ABOUT THIS TASK:
Omit every picture while you reproduce the entries that follow word for word.

BEGIN RECORD EXTRACTS

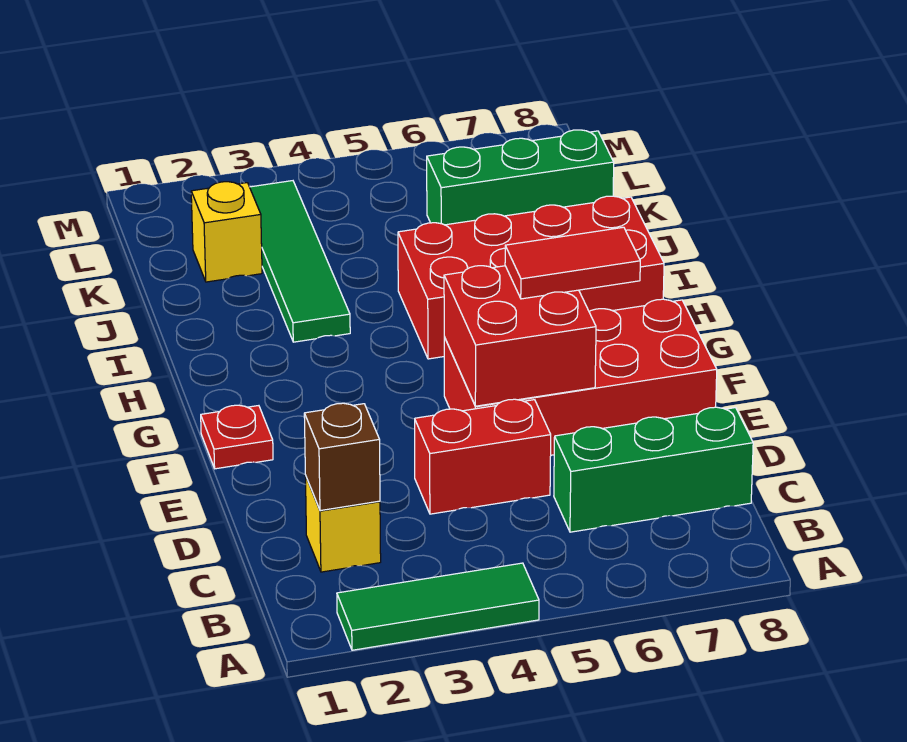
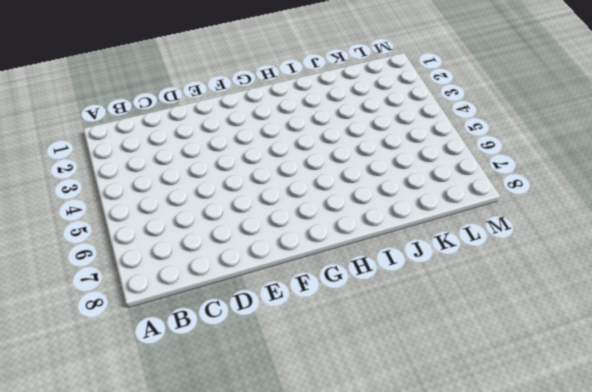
none -> green tile A2:A4 level 1
none -> yellow brick C2 level 1
none -> green brick C6:C8 level 1

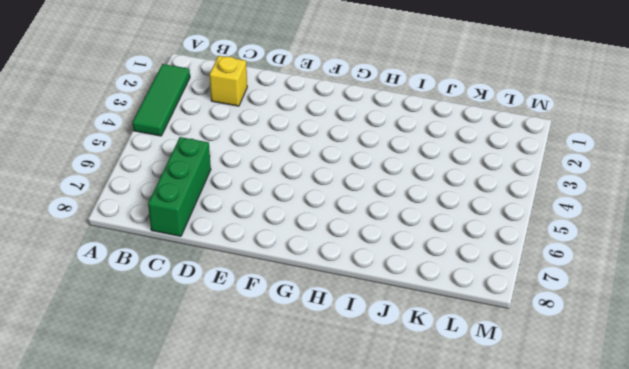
none -> red brick D4:D5 level 1
none -> red brick E5:F8 level 1
none -> red plate F1 level 1

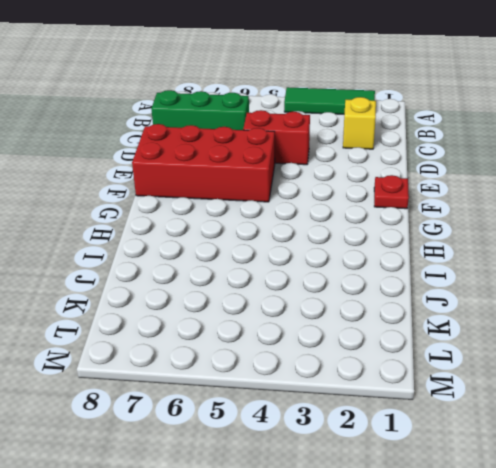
none -> red brick H5:I8 level 1
none -> green tile I3:L3 level 1
none -> yellow brick K2 level 1

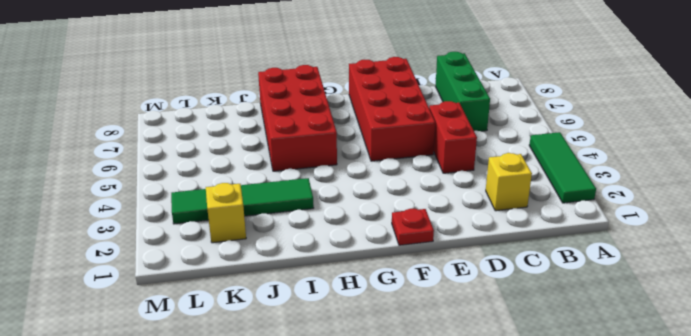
none -> green brick K6:K8 level 1
none -> brown brick C2 level 2
none -> red brick E5:F6 level 2

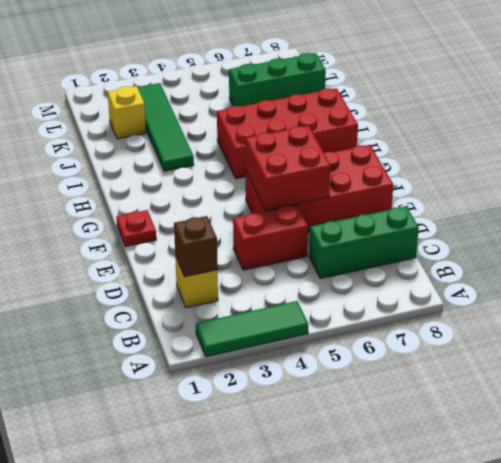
none -> red tile F6:F7 level 3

END RECORD EXTRACTS

COMPLETED EXERCISE:
none -> green tile A2:A4 level 1
none -> yellow brick C2 level 1
none -> green brick C6:C8 level 1

none -> red brick D4:D5 level 1
none -> red brick E5:F8 level 1
none -> red plate F1 level 1

none -> red brick H5:I8 level 1
none -> green tile I3:L3 level 1
none -> yellow brick K2 level 1

none -> green brick K6:K8 level 1
none -> brown brick C2 level 2
none -> red brick E5:F6 level 2

none -> red tile F6:F7 level 3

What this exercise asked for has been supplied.